** Input data **
______

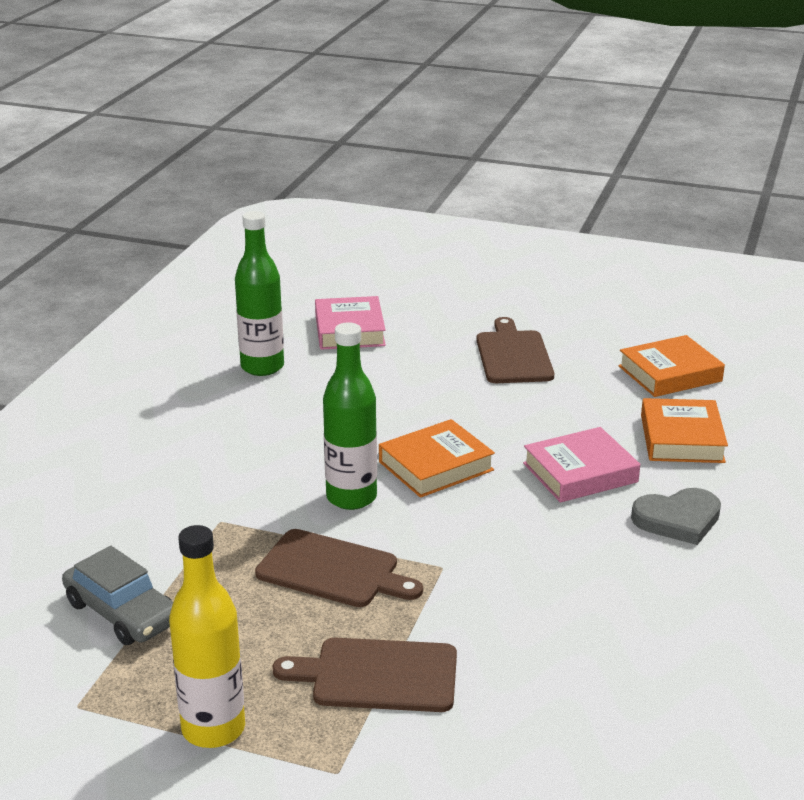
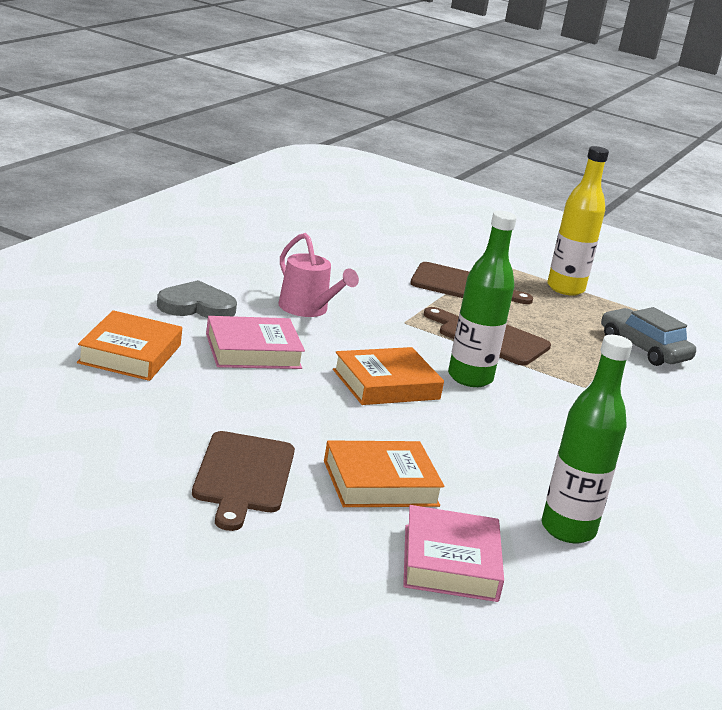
camera: 175 degrees left, 5 degrees down
(561, 553) = (307, 309): none -> pink watering can
(670, 374) = (71, 413): orange book -> orange book (380, 483)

______

** Task goal **
Every line above is to be repeated exactly, but no picture is to appear in the copy.

** Response box **
camera: 175 degrees left, 5 degrees down
(561, 553) = (307, 309): none -> pink watering can
(670, 374) = (71, 413): orange book -> orange book (380, 483)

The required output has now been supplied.